▶ **AIM OF THE EXERCISE**: Two lines mark the range in the entries below: the one holding "IMU1 pin SCL: D0 -> TX" and the one holding "HALL2: KY-003 -> A3144". Set down those two and all lines between them, exactly.

[Dataset items]
────

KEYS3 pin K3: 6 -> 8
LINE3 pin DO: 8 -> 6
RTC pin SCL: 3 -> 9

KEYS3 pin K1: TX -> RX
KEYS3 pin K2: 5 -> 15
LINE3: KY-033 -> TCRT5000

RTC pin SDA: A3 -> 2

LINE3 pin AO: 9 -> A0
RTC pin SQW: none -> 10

────

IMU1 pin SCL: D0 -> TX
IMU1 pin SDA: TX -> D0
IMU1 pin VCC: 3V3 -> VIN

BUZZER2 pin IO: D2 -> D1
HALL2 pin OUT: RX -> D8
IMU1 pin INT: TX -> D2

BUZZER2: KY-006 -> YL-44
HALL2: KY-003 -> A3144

────

▶ **FINAL ANSWER**:
IMU1 pin SCL: D0 -> TX
IMU1 pin SDA: TX -> D0
IMU1 pin VCC: 3V3 -> VIN

BUZZER2 pin IO: D2 -> D1
HALL2 pin OUT: RX -> D8
IMU1 pin INT: TX -> D2

BUZZER2: KY-006 -> YL-44
HALL2: KY-003 -> A3144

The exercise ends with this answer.